WORK TASK:
Go through the data below. List every line that holds the word "cross".

Shape position tracking data:
◆ ◆ ◆ ◆

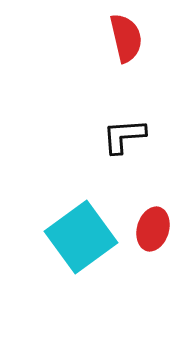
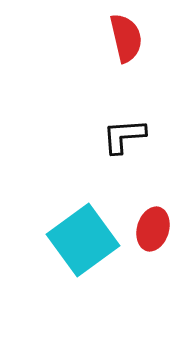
cyan square: moved 2 px right, 3 px down
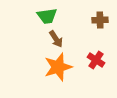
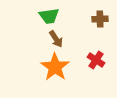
green trapezoid: moved 2 px right
brown cross: moved 1 px up
orange star: moved 3 px left; rotated 20 degrees counterclockwise
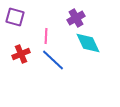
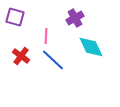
purple cross: moved 1 px left
cyan diamond: moved 3 px right, 4 px down
red cross: moved 2 px down; rotated 30 degrees counterclockwise
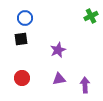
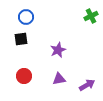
blue circle: moved 1 px right, 1 px up
red circle: moved 2 px right, 2 px up
purple arrow: moved 2 px right; rotated 63 degrees clockwise
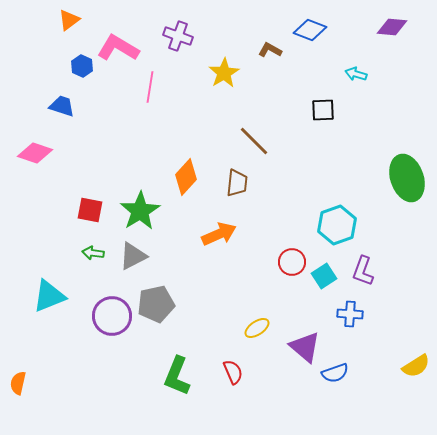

◆ ◆ ◆ ◆

EXERCISE ANSWER:
brown cross: moved 1 px up
purple cross: moved 1 px left
red cross: moved 2 px down; rotated 30 degrees counterclockwise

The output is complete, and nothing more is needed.